Stepwise shape edit descriptions
▼
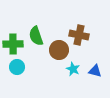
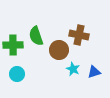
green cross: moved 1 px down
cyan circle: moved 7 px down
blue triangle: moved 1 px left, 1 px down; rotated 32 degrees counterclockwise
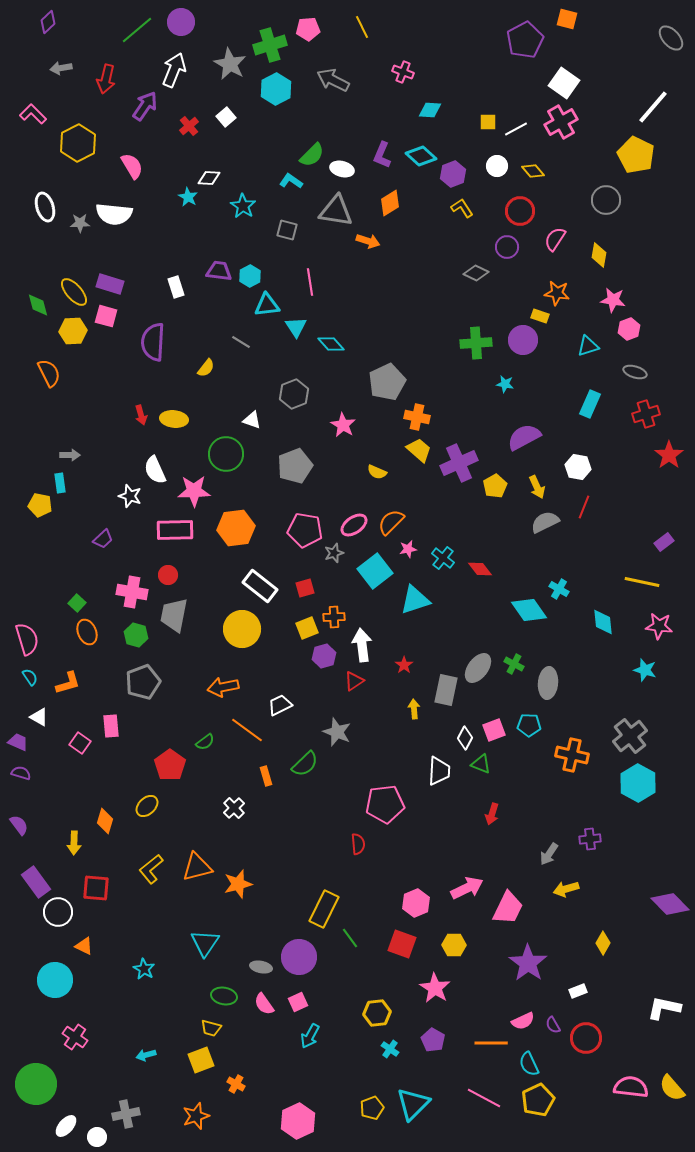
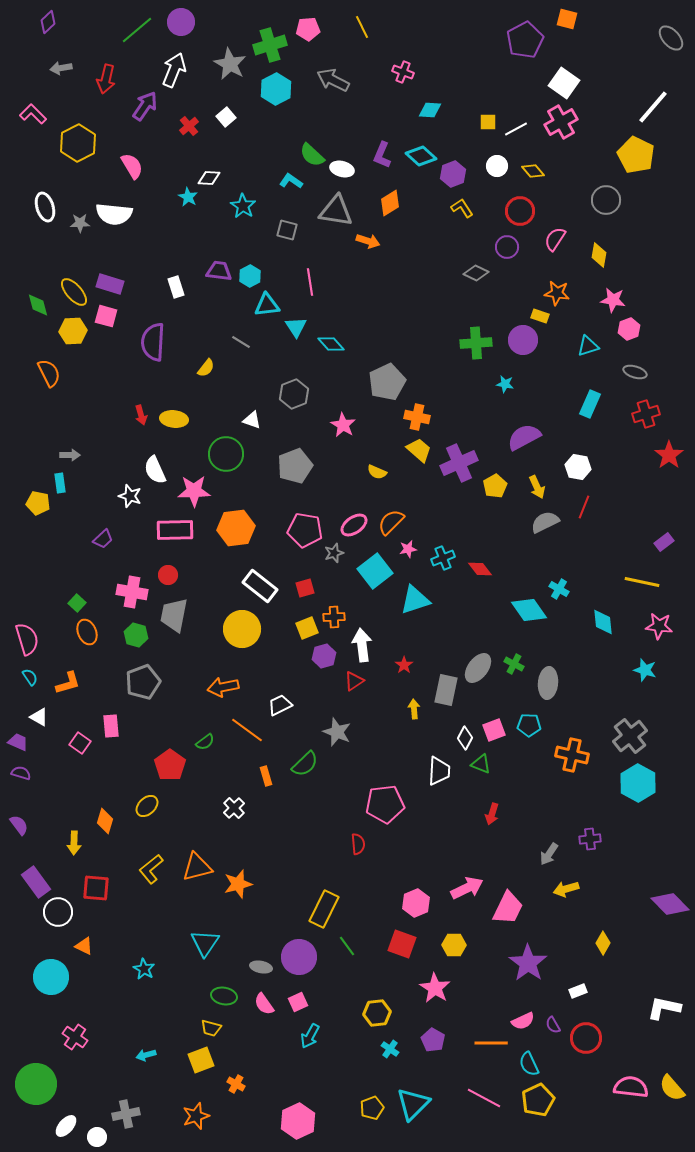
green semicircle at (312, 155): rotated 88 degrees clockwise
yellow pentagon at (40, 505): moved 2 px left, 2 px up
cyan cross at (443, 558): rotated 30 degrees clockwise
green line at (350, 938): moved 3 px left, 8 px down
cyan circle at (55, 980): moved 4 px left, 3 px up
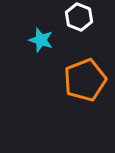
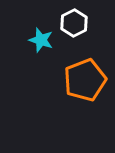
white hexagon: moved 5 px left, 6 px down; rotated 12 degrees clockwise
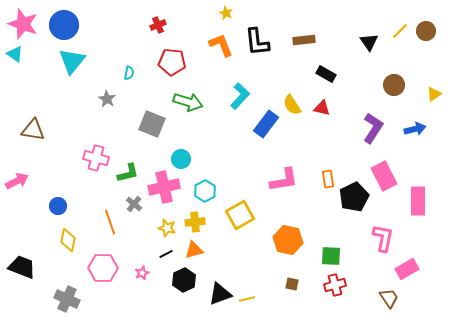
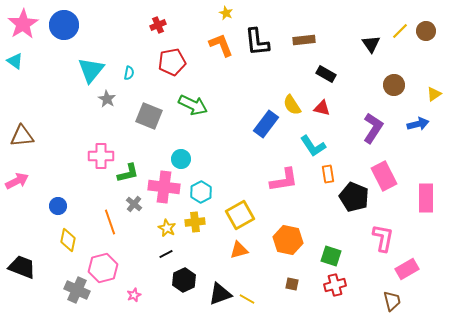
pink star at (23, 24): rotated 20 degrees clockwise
▲
**YOUR OBJECTIVE:** The copy must start at the line containing "yellow pentagon at" and end at the last line of the data, matching each line exactly. It must hold no pictures.

**EXPECTED OUTPUT:**
yellow pentagon at (40, 505): moved 2 px left, 2 px up
cyan cross at (443, 558): rotated 30 degrees clockwise
green line at (350, 938): moved 3 px left, 8 px down
cyan circle at (55, 980): moved 4 px left, 3 px up
white hexagon: moved 5 px left, 6 px down; rotated 12 degrees clockwise
pink star at (23, 24): rotated 20 degrees clockwise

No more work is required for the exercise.